Work request: Starting at the line that contains "IMU pin INT: RX -> D1", write out every line through the end of the records exactly as it stands, and leave out all pictures.

Data to process:
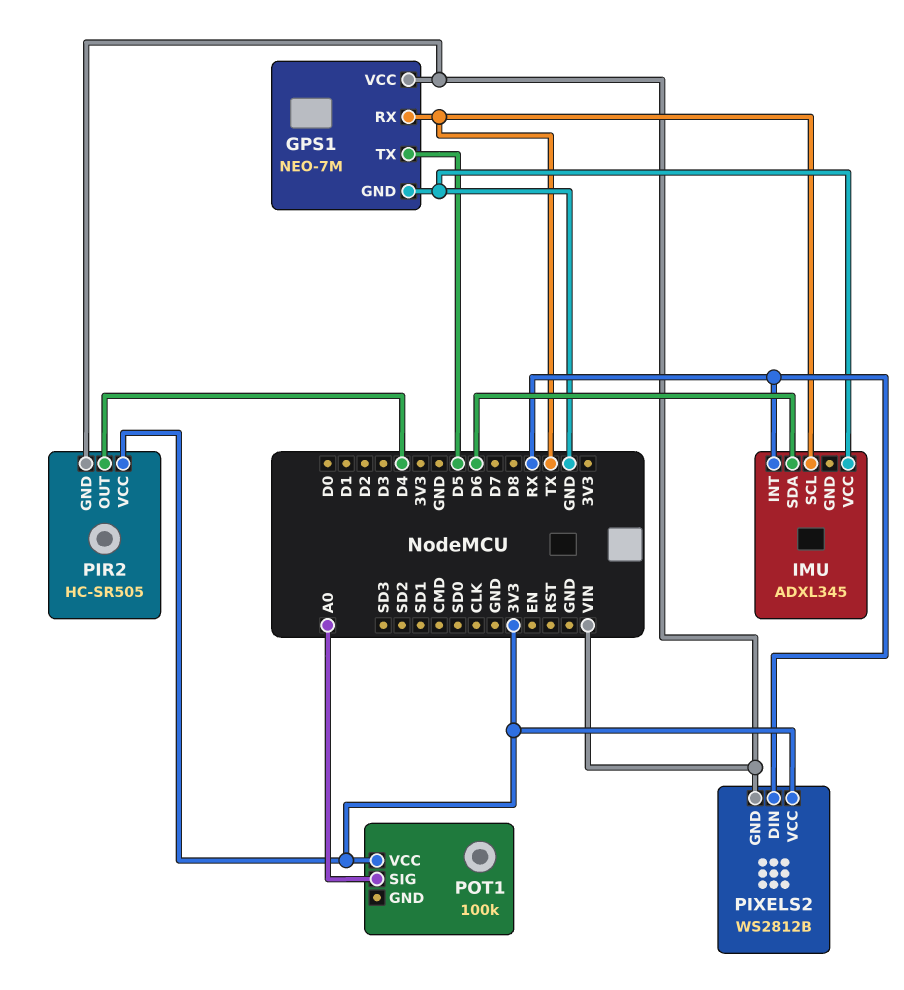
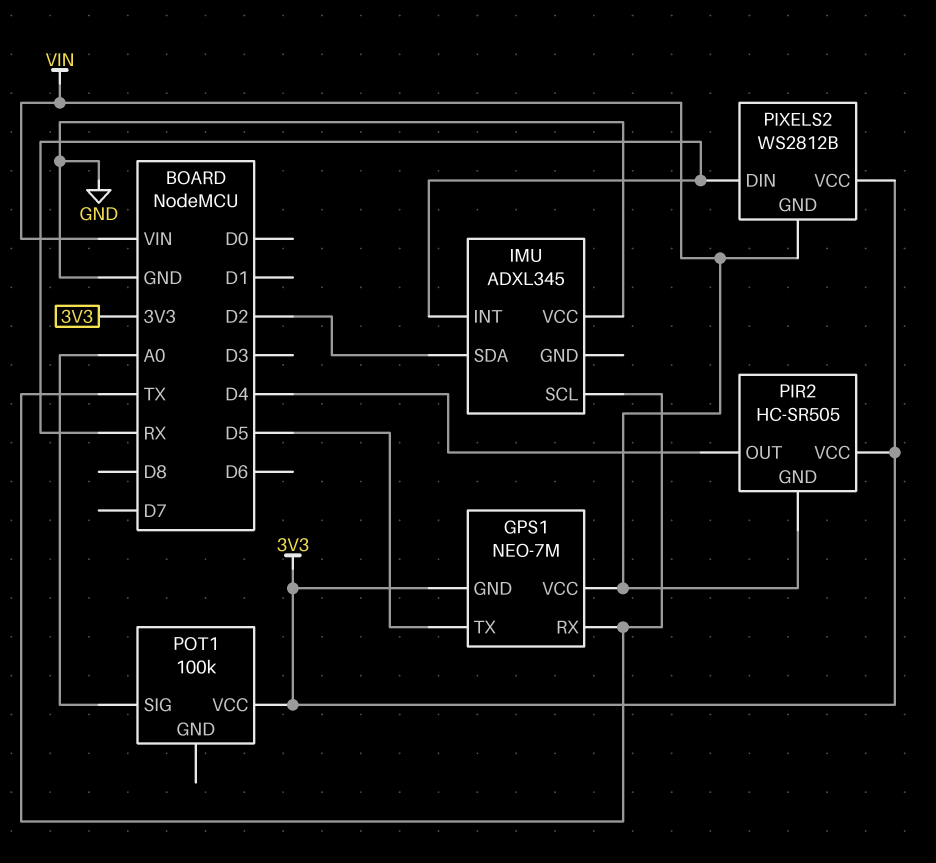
GPS1 pin GND: GND -> 3V3
IMU pin SDA: D6 -> D2

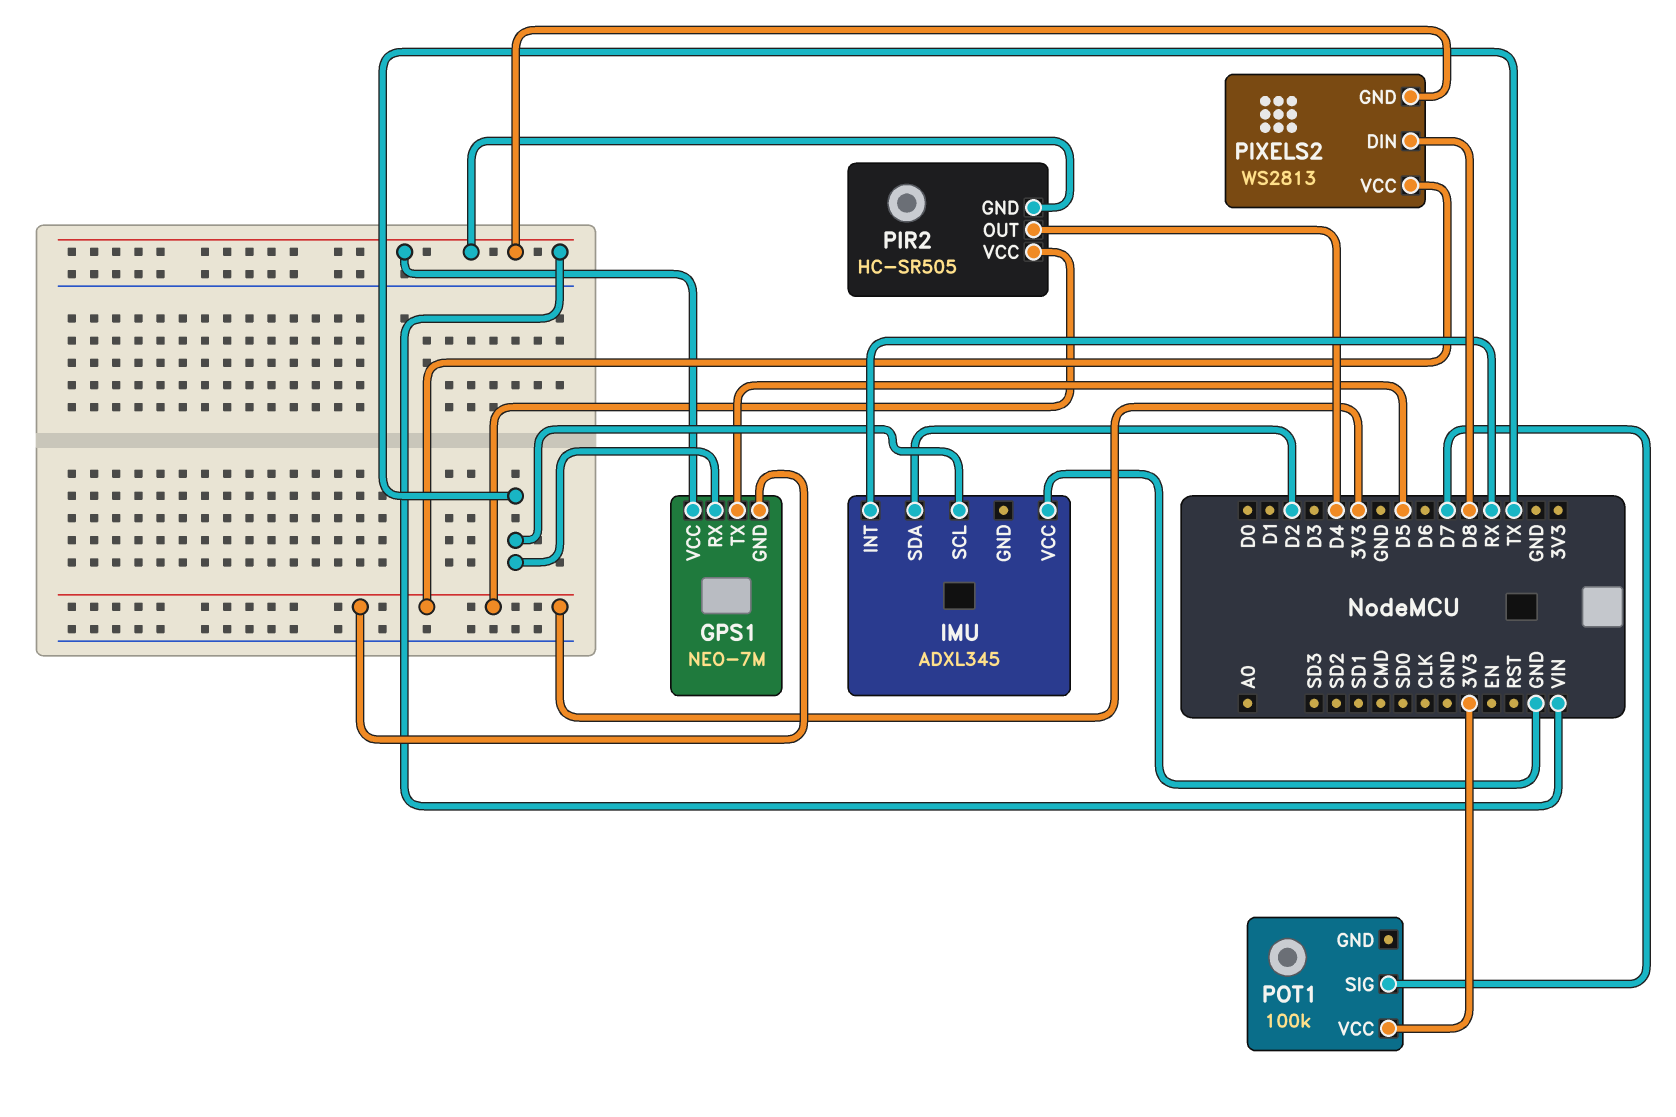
PIXELS2: WS2812B -> WS2813
PIXELS2 pin DIN: RX -> D8
POT1 pin SIG: A0 -> D7

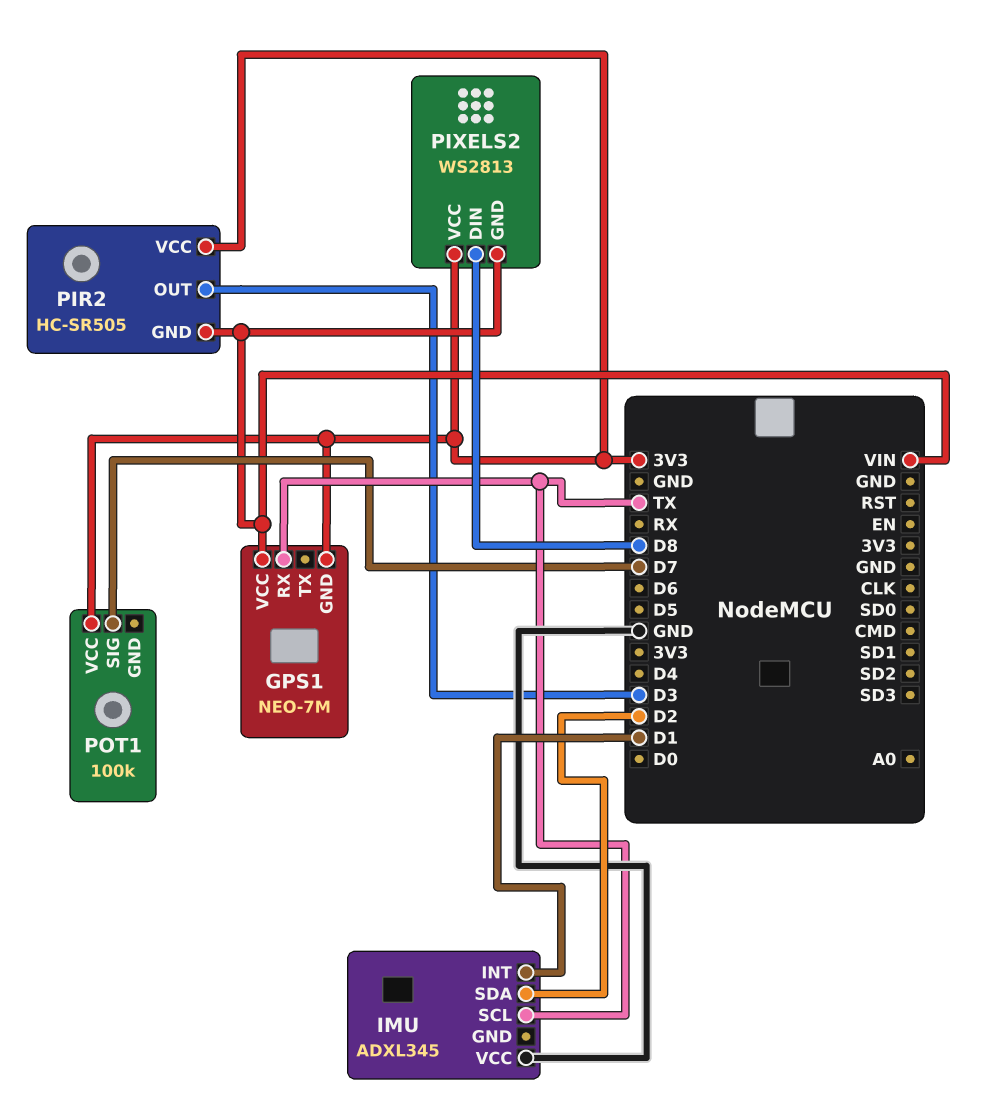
GPS1 pin TX: D5 -> none
IMU pin INT: RX -> D1
PIR2 pin OUT: D4 -> D3

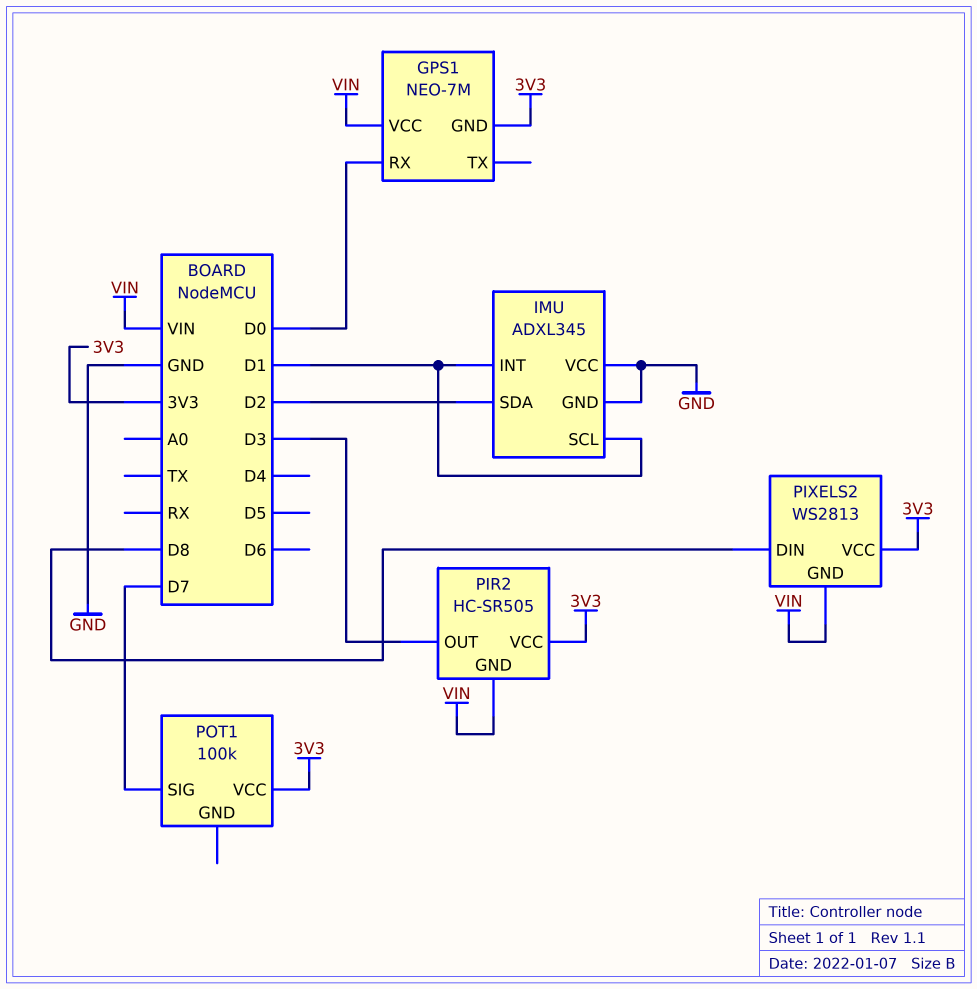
GPS1 pin RX: TX -> D0
IMU pin GND: none -> GND
IMU pin SCL: TX -> D1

Problem solution:
IMU pin INT: RX -> D1
PIR2 pin OUT: D4 -> D3

GPS1 pin RX: TX -> D0
IMU pin GND: none -> GND
IMU pin SCL: TX -> D1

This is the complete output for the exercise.